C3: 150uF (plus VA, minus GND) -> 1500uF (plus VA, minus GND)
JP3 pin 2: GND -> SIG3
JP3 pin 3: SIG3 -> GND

--

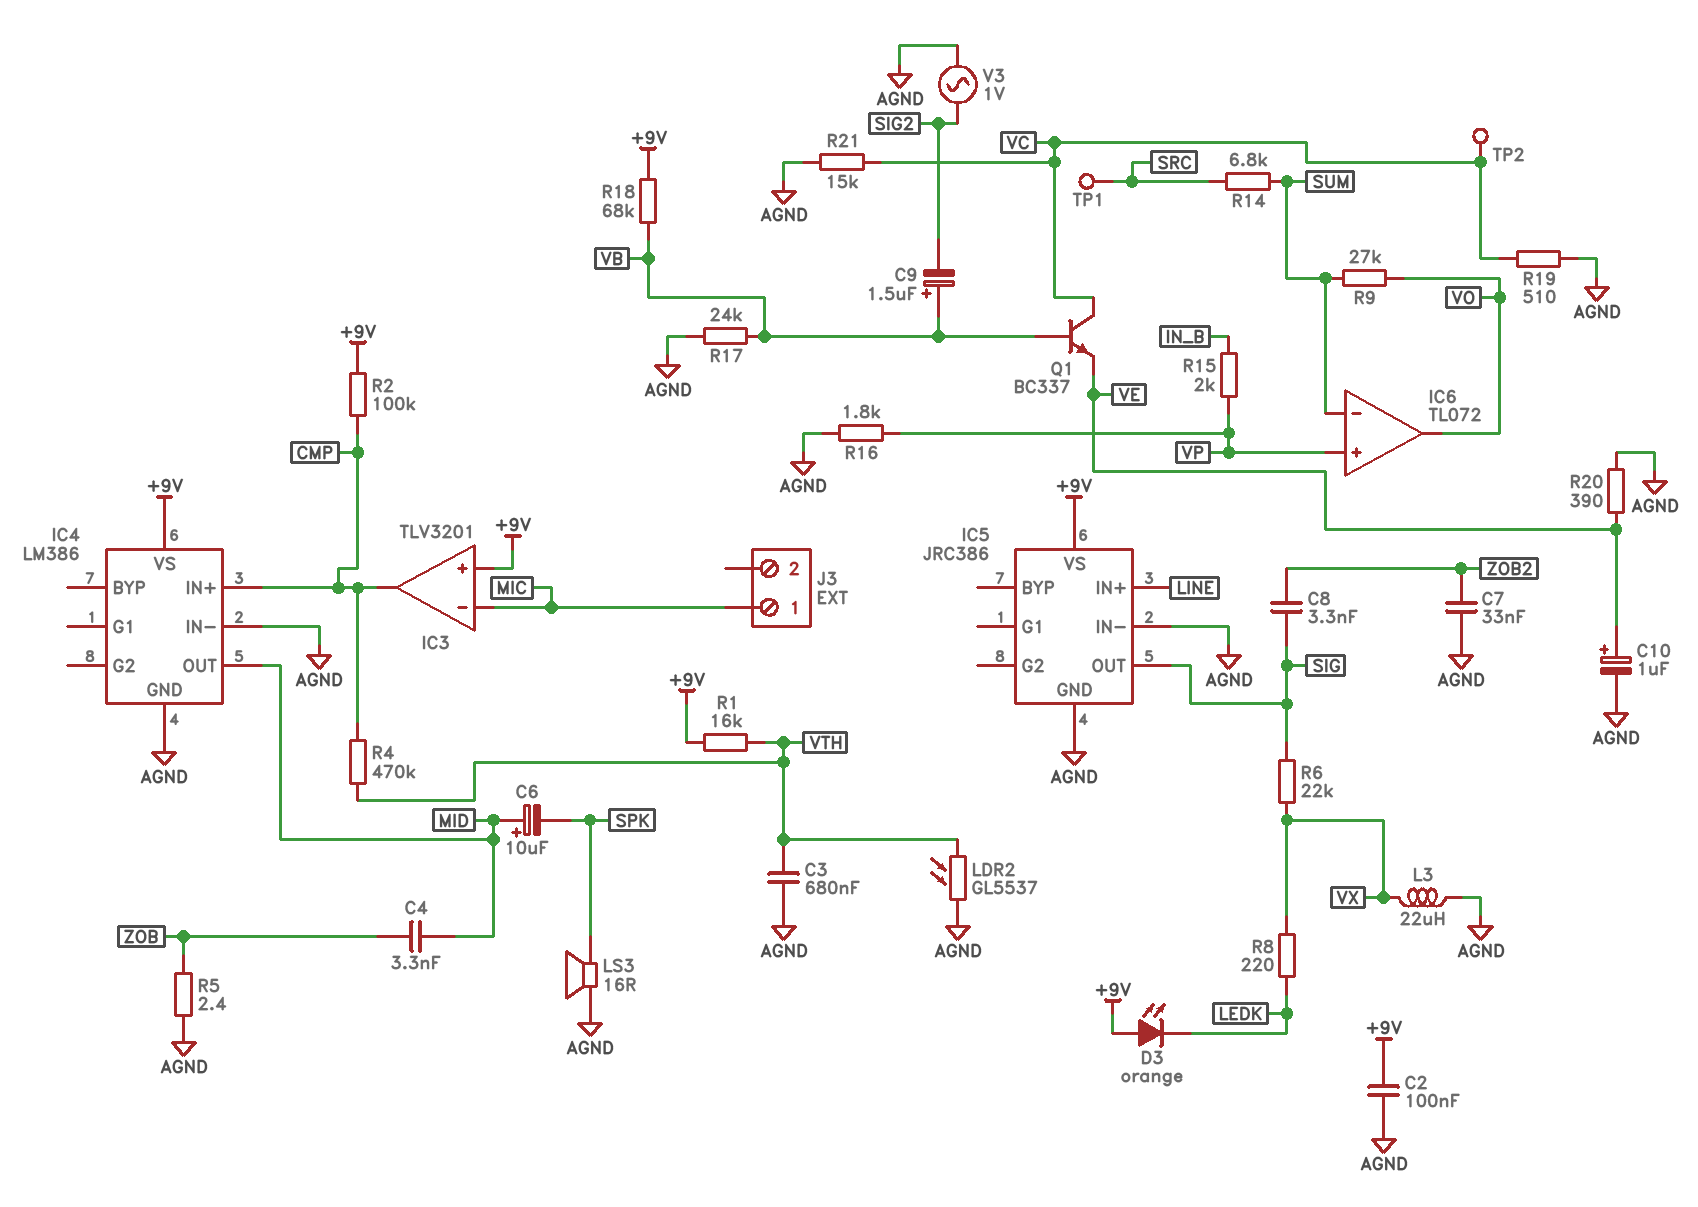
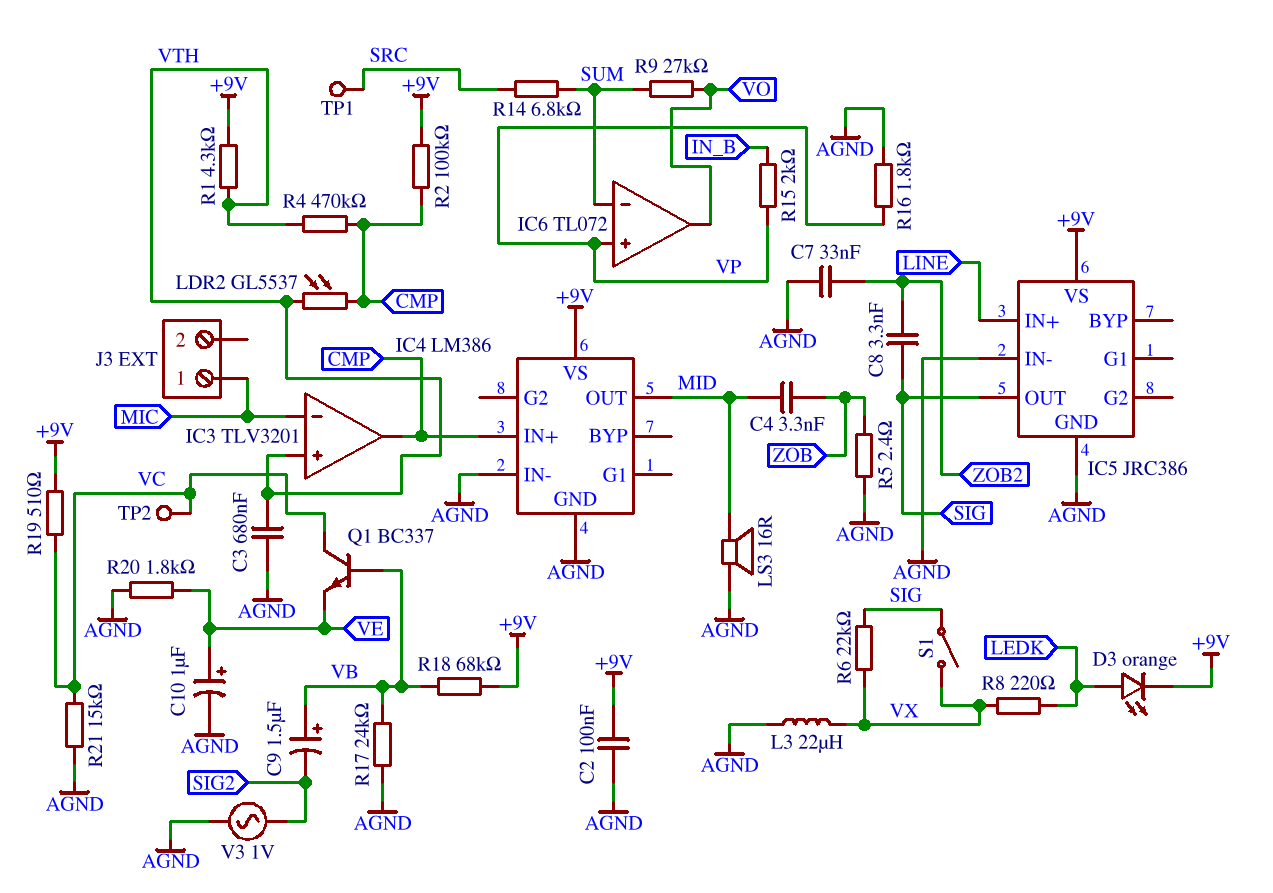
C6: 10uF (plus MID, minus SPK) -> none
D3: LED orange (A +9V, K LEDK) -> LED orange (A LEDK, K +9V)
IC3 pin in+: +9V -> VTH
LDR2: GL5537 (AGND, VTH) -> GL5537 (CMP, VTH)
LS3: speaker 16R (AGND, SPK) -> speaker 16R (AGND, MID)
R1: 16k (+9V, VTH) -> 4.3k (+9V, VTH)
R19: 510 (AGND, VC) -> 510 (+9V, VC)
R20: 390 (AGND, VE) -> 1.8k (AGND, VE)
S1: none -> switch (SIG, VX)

[PROBLEM DESCRIPTION] An exact, complete copy of the lines above from the one with "IC3 pin in+: +9V -> VTH" through the one with "S1: none -> switch (SIG, VX)" is the whole answer.

[TASK RESULT]
IC3 pin in+: +9V -> VTH
LDR2: GL5537 (AGND, VTH) -> GL5537 (CMP, VTH)
LS3: speaker 16R (AGND, SPK) -> speaker 16R (AGND, MID)
R1: 16k (+9V, VTH) -> 4.3k (+9V, VTH)
R19: 510 (AGND, VC) -> 510 (+9V, VC)
R20: 390 (AGND, VE) -> 1.8k (AGND, VE)
S1: none -> switch (SIG, VX)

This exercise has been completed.